=== YOUR TASK ===
Of all the lines in the entries below, give again exactly those starting at the line containing "- teal snare drum 199,412,240,457" and ending at the line containing "463,316,559,457 120 degrees counterclockwise", both ends included, and no others.

------------------------------

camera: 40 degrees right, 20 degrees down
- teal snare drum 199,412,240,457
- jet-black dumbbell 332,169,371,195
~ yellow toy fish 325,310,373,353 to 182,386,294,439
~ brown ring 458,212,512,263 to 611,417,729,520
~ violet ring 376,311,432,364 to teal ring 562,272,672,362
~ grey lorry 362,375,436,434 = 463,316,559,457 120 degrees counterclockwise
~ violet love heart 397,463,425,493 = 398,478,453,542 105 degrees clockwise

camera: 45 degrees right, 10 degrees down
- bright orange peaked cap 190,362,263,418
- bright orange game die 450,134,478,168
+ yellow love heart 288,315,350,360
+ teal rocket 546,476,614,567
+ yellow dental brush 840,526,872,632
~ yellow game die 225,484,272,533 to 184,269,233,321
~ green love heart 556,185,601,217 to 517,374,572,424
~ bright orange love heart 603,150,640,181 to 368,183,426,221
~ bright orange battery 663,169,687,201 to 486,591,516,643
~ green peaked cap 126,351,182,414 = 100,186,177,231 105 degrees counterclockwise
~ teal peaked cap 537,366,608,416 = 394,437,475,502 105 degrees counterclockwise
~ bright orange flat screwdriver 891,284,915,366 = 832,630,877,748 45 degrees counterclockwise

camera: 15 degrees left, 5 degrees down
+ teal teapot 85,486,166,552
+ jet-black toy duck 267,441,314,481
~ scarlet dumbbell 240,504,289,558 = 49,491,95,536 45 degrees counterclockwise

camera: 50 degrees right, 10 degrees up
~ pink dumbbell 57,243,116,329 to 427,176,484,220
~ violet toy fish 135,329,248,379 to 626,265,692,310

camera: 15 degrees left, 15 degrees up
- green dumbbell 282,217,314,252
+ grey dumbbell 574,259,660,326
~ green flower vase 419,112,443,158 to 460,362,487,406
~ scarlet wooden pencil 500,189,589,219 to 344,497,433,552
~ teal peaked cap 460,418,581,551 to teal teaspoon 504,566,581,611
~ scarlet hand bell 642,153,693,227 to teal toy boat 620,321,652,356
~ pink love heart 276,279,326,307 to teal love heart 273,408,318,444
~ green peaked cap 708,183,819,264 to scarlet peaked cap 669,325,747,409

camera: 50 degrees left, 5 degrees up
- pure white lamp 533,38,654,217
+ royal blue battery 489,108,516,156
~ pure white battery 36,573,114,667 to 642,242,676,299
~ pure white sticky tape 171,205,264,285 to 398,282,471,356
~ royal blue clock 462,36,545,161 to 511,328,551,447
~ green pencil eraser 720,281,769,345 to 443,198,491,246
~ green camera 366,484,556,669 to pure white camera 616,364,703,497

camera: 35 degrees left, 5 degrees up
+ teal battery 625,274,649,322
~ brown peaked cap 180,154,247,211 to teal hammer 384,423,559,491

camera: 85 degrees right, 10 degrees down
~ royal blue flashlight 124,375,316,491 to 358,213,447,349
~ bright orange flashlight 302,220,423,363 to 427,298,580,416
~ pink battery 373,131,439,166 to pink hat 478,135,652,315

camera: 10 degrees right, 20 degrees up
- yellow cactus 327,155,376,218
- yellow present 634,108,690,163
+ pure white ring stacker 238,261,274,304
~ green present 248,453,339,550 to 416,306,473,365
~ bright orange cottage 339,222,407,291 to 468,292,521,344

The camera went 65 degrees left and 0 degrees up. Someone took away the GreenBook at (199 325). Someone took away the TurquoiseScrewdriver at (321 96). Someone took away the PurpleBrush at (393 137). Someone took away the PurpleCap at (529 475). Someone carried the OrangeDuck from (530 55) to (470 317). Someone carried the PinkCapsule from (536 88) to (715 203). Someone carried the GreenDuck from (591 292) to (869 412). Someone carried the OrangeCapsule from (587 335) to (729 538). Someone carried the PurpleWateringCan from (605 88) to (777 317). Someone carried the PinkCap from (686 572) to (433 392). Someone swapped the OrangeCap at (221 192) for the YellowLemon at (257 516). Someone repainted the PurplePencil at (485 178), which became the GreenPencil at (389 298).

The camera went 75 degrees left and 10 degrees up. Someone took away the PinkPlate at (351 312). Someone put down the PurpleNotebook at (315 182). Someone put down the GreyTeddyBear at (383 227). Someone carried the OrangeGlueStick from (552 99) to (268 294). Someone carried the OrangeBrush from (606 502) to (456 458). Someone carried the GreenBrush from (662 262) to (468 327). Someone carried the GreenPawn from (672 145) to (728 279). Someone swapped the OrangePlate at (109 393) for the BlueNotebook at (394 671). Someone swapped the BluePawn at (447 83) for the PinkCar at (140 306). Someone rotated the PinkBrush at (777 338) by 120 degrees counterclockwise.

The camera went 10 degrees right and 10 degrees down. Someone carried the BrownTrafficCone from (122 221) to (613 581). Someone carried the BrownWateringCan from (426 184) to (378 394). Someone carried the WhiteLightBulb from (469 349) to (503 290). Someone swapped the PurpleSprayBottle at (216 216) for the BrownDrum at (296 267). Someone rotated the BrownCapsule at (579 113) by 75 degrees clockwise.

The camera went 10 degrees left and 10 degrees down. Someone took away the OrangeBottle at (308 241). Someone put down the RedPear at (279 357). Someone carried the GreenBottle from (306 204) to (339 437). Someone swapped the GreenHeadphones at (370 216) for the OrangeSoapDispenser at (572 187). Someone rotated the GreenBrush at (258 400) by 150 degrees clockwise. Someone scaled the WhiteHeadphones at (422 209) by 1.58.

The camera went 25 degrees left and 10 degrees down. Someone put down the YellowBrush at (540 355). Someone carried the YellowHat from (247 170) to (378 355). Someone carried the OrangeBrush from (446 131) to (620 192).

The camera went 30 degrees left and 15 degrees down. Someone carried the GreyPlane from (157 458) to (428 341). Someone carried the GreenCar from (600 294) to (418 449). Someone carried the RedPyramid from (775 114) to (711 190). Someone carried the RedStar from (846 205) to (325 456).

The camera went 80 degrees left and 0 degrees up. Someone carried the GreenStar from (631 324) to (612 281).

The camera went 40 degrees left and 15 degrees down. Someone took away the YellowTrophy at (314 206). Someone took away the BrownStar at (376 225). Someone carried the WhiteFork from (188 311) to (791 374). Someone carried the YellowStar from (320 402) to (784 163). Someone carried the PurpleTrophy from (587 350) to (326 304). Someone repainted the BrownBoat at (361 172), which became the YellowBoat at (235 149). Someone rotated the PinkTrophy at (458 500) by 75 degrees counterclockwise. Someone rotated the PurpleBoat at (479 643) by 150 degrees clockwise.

------------------------------

=== PROBLEM SOLUTION ===
- teal snare drum 199,412,240,457
- jet-black dumbbell 332,169,371,195
~ yellow toy fish 325,310,373,353 to 182,386,294,439
~ brown ring 458,212,512,263 to 611,417,729,520
~ violet ring 376,311,432,364 to teal ring 562,272,672,362
~ grey lorry 362,375,436,434 = 463,316,559,457 120 degrees counterclockwise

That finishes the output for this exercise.